The stretch from the line with "(821, 288) = (499, 157): green" through the line with "(294, 159) = (472, 416): turquoise" in the records below: write it out exactly, and nothing else.

%%

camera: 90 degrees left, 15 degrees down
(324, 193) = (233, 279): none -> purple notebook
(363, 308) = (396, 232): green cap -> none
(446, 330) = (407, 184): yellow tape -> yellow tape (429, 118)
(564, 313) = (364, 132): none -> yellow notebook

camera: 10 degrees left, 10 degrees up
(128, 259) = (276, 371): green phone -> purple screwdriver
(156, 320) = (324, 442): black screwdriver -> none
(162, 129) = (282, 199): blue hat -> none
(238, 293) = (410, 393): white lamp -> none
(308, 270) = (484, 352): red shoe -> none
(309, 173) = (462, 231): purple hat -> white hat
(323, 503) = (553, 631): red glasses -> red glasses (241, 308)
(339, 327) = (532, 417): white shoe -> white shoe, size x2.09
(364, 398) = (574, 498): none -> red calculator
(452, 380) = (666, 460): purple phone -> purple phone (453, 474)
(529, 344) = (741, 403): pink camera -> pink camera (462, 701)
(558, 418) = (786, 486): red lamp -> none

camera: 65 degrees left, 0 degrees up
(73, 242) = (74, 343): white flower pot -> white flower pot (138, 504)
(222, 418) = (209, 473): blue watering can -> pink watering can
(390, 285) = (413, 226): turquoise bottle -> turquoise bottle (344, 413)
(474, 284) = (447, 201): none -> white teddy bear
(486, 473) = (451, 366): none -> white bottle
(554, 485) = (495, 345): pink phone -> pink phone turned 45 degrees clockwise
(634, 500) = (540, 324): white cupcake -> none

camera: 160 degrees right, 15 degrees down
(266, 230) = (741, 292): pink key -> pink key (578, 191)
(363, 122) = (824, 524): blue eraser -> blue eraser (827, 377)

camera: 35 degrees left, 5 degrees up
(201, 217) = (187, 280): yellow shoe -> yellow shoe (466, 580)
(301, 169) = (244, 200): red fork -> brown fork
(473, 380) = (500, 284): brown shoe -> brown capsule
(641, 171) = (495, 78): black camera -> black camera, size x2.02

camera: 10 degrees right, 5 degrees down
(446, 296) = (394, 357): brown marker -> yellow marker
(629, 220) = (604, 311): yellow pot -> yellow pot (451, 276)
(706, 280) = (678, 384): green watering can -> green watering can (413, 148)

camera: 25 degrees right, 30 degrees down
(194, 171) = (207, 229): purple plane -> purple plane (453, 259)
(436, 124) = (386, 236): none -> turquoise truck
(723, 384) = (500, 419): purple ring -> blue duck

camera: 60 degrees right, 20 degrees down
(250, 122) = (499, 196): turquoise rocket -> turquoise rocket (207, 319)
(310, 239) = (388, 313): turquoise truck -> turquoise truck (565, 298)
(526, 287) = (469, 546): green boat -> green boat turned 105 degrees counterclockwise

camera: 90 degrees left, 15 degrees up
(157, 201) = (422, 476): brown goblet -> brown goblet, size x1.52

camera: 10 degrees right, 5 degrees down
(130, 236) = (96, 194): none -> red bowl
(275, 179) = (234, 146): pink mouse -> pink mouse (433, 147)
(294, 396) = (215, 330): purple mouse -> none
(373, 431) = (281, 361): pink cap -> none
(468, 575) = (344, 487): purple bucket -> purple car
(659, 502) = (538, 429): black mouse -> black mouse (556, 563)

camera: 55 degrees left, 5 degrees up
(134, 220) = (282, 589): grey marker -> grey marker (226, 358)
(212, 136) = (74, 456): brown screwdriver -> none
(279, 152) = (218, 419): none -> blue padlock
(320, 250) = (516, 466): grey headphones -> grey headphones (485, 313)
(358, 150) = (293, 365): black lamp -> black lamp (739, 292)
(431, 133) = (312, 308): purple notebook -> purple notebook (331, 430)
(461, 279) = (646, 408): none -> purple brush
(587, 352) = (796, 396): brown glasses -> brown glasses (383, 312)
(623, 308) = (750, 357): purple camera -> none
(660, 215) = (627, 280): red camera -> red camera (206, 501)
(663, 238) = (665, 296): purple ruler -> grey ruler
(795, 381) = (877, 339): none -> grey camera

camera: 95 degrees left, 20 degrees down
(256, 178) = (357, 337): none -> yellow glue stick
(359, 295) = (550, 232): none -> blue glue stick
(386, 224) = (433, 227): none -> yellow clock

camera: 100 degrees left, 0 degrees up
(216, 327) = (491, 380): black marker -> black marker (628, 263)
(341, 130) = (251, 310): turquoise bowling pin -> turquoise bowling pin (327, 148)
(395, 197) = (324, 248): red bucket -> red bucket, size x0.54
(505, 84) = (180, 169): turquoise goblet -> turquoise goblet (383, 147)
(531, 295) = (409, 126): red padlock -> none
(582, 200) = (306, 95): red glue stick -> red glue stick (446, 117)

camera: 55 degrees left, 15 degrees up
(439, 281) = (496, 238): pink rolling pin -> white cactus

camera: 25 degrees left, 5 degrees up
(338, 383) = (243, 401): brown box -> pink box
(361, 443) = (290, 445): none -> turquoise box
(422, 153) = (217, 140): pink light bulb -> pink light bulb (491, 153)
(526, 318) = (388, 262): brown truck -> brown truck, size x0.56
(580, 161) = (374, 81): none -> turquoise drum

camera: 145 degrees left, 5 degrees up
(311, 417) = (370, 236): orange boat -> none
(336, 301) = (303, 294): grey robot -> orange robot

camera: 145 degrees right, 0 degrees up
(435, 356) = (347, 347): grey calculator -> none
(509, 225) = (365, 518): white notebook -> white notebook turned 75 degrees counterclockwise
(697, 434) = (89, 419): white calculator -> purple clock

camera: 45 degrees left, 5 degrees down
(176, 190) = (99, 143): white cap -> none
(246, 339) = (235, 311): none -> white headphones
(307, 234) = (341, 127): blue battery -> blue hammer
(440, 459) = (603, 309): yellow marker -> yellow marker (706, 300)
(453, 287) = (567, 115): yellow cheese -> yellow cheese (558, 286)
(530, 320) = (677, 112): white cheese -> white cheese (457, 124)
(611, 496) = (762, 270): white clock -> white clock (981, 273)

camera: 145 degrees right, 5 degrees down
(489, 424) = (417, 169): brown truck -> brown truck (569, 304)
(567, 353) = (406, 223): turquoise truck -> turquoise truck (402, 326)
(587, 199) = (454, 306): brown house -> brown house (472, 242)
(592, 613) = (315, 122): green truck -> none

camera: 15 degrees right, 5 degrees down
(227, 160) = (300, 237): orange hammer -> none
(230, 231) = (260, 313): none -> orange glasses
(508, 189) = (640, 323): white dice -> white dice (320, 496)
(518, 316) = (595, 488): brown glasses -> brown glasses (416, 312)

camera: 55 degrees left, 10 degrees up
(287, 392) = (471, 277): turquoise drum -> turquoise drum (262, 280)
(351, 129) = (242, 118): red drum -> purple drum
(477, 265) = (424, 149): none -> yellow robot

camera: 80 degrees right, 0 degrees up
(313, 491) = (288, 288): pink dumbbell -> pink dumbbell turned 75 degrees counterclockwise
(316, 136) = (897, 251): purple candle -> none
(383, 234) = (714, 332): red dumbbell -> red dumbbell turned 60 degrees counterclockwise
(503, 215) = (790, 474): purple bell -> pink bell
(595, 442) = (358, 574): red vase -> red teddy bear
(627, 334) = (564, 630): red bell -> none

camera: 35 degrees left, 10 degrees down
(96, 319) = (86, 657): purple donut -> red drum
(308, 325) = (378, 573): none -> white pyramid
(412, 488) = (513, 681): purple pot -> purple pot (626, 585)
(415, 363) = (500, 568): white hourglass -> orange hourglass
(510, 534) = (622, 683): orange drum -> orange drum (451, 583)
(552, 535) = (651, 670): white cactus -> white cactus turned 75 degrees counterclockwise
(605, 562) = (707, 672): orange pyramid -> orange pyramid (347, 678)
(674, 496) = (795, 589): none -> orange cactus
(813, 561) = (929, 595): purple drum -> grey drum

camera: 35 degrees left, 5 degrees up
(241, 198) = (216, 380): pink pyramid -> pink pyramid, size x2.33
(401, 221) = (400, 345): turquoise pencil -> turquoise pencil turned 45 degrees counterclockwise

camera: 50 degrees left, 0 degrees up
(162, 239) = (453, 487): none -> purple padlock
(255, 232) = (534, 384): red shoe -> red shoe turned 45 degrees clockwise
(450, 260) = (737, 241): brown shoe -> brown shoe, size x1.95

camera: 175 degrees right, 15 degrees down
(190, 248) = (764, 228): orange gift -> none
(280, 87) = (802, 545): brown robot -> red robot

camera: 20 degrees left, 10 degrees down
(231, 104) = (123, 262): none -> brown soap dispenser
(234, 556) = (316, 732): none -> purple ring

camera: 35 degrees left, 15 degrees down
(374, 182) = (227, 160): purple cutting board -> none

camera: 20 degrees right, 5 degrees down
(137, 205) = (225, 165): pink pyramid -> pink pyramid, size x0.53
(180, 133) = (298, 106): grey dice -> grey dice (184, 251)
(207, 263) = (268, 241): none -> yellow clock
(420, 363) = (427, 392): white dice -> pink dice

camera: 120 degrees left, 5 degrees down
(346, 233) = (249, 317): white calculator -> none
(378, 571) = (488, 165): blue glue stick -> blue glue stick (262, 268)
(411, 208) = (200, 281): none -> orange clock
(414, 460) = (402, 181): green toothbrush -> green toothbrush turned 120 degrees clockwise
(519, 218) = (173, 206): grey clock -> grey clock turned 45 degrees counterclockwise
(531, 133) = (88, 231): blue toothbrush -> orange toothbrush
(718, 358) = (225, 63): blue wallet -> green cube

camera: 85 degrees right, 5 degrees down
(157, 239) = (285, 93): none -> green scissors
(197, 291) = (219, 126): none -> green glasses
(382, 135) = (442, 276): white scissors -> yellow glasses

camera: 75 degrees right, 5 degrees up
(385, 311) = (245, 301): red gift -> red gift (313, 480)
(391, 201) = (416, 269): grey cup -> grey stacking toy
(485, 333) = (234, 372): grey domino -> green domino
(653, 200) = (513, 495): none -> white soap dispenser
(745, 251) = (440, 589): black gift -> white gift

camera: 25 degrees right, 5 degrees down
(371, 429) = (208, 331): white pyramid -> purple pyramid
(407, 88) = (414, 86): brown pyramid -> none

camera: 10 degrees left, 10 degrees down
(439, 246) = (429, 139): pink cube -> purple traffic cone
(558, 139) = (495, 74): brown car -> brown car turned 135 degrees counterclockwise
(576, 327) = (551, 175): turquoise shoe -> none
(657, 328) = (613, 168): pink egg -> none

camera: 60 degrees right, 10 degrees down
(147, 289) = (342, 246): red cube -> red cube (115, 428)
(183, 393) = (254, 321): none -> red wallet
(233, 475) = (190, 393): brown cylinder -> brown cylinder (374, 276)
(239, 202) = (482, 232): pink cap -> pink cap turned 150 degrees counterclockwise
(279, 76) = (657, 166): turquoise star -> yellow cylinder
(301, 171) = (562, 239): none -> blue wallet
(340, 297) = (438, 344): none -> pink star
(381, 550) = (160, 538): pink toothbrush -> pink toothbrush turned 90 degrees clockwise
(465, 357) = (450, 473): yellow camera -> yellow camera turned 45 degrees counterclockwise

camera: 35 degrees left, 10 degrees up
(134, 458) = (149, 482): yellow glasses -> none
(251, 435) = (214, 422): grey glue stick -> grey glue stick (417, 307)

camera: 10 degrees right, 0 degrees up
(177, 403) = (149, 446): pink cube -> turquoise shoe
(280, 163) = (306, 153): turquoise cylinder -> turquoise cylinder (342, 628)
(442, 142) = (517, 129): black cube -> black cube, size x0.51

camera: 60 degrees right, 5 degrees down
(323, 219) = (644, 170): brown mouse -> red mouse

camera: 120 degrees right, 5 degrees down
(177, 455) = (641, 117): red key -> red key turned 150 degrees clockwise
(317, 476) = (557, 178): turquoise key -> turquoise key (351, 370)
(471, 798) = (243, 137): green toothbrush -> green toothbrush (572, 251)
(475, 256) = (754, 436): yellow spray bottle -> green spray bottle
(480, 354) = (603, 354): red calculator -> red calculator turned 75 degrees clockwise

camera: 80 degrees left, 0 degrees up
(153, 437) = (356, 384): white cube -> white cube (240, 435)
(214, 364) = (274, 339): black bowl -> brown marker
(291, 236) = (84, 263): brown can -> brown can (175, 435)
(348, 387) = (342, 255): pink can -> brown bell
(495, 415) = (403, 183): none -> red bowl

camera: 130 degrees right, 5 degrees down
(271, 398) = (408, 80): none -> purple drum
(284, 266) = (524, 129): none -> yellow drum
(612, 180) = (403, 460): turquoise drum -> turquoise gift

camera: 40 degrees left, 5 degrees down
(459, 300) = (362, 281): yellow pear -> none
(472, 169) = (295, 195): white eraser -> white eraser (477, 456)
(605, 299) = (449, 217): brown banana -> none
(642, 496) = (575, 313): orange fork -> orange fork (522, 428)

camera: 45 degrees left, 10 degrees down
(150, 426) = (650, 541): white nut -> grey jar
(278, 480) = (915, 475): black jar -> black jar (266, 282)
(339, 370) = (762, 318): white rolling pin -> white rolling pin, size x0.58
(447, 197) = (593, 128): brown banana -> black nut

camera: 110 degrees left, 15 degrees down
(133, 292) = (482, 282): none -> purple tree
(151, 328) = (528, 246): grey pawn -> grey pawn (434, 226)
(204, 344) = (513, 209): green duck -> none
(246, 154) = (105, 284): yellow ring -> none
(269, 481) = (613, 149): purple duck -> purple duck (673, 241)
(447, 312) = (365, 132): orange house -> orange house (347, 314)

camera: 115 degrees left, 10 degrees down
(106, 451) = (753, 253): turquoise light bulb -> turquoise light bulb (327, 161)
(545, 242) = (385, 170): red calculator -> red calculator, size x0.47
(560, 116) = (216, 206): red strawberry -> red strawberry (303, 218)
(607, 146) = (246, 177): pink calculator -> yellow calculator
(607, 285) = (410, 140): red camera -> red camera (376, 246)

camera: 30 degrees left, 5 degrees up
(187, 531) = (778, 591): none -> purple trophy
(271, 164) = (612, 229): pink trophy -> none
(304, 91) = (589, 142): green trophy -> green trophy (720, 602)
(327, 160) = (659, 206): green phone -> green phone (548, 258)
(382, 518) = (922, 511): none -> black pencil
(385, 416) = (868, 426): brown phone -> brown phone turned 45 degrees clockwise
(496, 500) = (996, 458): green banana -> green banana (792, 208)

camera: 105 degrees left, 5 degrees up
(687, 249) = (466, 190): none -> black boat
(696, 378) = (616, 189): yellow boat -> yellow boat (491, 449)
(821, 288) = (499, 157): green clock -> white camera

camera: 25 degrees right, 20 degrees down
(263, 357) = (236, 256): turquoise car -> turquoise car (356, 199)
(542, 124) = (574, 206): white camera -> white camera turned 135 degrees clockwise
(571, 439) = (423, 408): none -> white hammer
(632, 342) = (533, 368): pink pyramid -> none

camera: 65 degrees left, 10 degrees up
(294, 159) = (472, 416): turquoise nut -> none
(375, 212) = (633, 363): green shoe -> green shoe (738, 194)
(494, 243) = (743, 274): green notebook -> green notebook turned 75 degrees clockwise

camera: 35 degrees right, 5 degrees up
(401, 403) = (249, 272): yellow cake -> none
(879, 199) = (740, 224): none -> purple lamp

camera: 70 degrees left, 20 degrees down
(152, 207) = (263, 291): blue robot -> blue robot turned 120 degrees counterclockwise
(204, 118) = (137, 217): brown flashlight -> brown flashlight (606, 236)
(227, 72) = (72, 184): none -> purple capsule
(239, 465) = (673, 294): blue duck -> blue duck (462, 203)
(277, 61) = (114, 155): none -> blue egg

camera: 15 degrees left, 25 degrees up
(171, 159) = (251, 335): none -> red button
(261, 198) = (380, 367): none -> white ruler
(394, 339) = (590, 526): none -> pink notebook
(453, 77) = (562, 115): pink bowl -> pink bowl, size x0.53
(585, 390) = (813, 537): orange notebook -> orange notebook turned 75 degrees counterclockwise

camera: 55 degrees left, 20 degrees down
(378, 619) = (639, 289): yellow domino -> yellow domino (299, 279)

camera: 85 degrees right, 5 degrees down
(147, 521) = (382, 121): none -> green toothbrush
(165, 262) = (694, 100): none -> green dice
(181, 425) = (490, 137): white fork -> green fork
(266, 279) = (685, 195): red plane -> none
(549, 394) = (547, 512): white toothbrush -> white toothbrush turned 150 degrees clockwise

%%

#### TASK SOLUTION:
(821, 288) = (499, 157): green clock -> white camera

camera: 25 degrees right, 20 degrees down
(263, 357) = (236, 256): turquoise car -> turquoise car (356, 199)
(542, 124) = (574, 206): white camera -> white camera turned 135 degrees clockwise
(571, 439) = (423, 408): none -> white hammer
(632, 342) = (533, 368): pink pyramid -> none

camera: 65 degrees left, 10 degrees up
(294, 159) = (472, 416): turquoise nut -> none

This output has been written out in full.